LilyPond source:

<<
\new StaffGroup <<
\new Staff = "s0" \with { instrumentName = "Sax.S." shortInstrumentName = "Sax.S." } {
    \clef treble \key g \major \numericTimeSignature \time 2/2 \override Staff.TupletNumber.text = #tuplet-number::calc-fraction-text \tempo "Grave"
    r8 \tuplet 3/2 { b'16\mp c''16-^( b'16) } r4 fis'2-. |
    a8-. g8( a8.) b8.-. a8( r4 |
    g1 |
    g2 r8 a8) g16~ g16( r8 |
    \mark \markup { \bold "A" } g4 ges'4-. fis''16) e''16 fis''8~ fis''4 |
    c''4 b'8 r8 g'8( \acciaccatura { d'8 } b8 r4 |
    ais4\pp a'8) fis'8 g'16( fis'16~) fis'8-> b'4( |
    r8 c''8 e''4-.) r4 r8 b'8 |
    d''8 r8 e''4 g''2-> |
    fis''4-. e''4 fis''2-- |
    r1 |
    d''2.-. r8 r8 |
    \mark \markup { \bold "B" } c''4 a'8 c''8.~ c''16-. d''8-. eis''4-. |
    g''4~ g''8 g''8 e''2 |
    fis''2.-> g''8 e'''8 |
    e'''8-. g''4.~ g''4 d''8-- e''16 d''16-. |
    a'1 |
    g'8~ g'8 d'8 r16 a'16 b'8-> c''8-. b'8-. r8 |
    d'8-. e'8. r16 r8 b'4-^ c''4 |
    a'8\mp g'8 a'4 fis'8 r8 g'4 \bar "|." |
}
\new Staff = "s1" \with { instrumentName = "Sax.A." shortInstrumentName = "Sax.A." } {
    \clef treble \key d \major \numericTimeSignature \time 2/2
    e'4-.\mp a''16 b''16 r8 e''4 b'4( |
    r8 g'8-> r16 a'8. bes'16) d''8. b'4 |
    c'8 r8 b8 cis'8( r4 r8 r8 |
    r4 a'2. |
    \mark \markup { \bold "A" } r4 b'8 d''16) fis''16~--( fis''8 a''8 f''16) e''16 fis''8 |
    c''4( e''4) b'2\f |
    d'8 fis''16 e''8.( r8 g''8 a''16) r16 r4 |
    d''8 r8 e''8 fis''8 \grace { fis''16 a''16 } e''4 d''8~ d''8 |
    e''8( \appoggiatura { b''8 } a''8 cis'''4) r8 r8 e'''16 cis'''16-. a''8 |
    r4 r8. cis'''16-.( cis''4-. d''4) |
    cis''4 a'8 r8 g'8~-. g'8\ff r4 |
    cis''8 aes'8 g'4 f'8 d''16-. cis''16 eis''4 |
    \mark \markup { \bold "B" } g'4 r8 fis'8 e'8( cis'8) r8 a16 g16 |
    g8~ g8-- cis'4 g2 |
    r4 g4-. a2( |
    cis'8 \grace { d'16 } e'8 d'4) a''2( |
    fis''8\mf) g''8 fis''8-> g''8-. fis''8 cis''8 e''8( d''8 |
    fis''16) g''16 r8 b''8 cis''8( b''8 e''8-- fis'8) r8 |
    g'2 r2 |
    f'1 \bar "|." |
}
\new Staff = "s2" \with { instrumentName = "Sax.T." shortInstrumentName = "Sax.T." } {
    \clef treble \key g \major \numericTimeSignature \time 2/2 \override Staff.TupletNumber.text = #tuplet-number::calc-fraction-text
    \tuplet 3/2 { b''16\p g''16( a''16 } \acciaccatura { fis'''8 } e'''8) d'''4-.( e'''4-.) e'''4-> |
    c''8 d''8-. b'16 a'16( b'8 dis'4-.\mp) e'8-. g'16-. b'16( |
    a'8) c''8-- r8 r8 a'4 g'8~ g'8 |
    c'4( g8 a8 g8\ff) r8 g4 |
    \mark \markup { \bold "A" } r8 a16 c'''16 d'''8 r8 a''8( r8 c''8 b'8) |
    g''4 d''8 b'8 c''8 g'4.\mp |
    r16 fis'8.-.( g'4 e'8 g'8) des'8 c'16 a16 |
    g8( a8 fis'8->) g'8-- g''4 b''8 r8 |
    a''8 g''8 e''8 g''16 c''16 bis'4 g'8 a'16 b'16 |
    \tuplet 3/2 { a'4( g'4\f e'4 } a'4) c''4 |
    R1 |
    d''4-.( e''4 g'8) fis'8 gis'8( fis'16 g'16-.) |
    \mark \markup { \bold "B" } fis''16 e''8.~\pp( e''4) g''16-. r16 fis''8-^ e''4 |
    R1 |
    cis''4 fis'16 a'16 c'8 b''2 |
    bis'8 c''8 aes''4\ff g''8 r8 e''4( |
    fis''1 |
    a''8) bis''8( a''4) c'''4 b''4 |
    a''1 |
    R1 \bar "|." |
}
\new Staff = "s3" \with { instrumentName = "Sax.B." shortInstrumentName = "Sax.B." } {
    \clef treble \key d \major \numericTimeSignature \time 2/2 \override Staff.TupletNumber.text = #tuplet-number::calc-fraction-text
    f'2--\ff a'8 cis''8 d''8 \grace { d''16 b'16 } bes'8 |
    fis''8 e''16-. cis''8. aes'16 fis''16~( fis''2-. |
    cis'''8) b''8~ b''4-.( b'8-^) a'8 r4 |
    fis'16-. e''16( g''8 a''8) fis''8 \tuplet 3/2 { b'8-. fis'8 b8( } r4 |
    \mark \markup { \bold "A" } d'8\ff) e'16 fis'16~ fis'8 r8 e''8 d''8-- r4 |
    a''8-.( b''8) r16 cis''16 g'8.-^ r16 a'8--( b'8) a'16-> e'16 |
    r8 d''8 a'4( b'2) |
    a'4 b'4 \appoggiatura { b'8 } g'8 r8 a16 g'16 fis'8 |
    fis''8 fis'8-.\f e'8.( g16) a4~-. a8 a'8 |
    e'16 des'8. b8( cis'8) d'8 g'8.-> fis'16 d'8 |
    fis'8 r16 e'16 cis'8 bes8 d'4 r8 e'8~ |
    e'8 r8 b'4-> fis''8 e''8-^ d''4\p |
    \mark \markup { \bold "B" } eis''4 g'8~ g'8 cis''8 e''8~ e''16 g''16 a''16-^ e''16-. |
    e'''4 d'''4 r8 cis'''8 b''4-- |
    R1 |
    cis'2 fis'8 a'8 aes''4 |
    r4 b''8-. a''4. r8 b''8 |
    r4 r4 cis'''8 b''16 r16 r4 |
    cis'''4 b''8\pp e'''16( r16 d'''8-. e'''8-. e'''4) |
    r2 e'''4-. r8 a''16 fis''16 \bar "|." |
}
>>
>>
——
### Stated task
Please count how many lines of the listing above contain the string "fraction" (case-sensitive), and reply with the number alone.

### Finished exercise
3